For any picture in the lines below, please leave it out and copy the rest exactly.
╭──
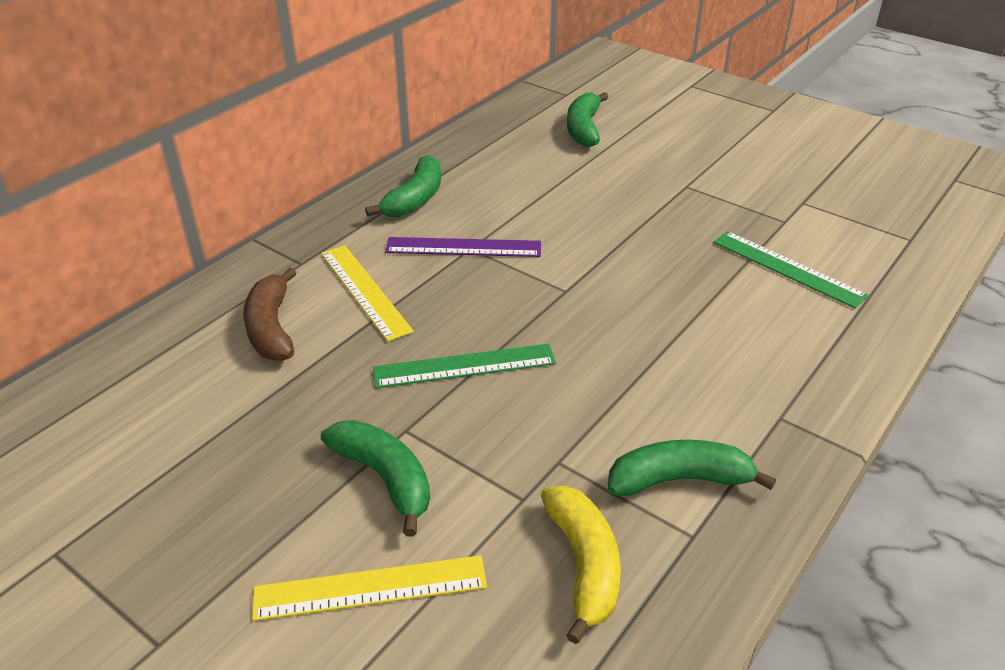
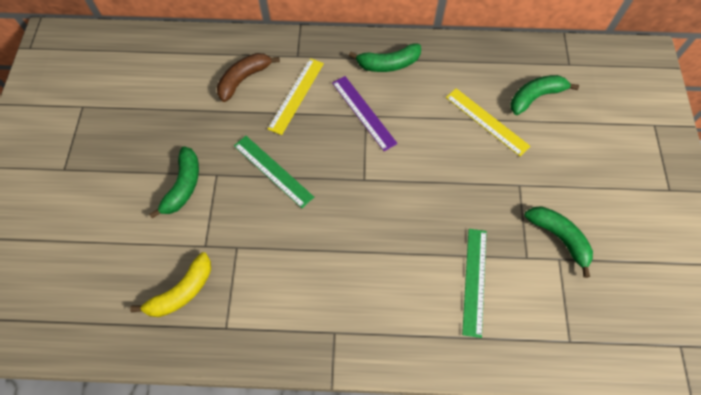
camera: 55 degrees right, 25 degrees up
(370, 588) = (125, 219): yellow ruler -> yellow ruler (487, 121)
(679, 479) = (257, 305): green banana -> green banana (559, 237)

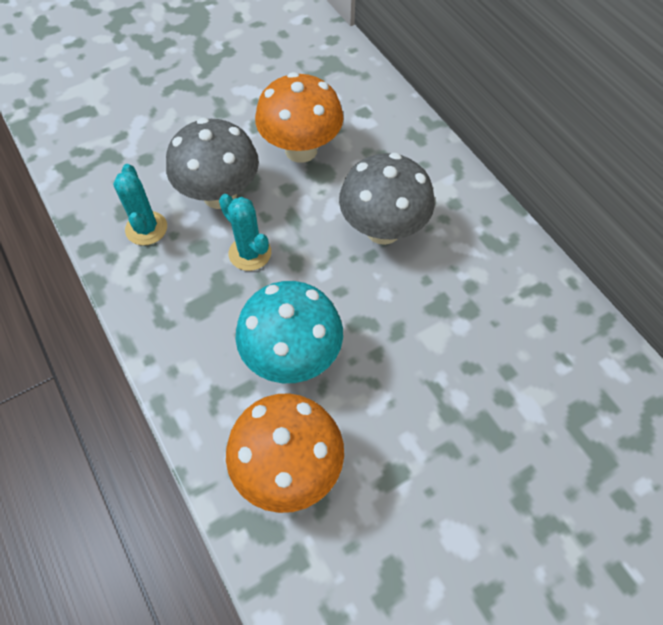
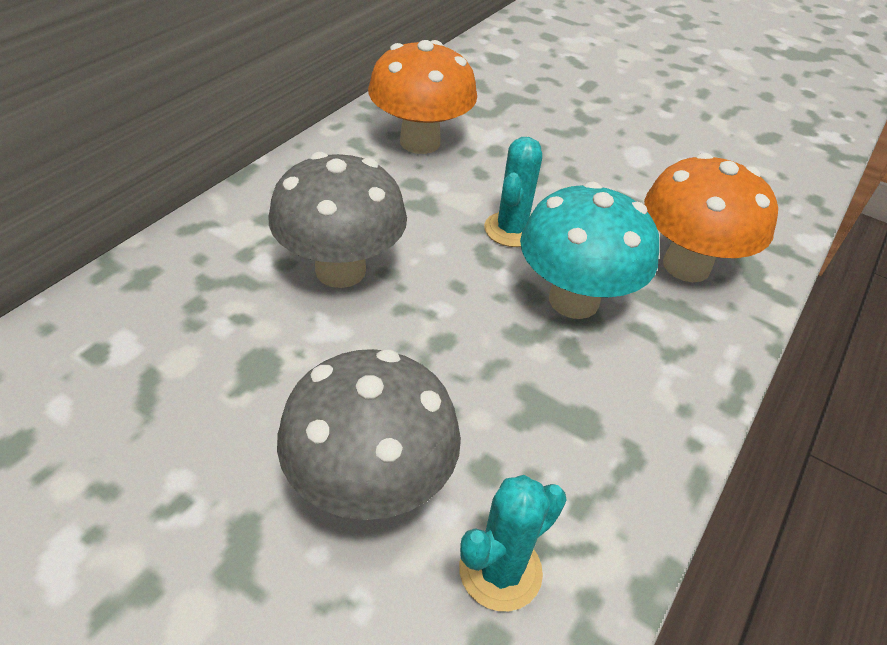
camera: 120 degrees left, 15 degrees down
(250, 253) = (459, 397): turquoise cactus -> turquoise cactus (511, 230)
(301, 150) = (218, 407): orange mushroom -> orange mushroom (420, 142)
╰──
_Answer to this exercise_.
camera: 55 degrees right, 25 degrees up
(370, 588) = (125, 219): yellow ruler -> yellow ruler (487, 121)
(679, 479) = (257, 305): green banana -> green banana (559, 237)

camera: 120 degrees left, 15 degrees down
(250, 253) = (459, 397): turquoise cactus -> turquoise cactus (511, 230)
(301, 150) = (218, 407): orange mushroom -> orange mushroom (420, 142)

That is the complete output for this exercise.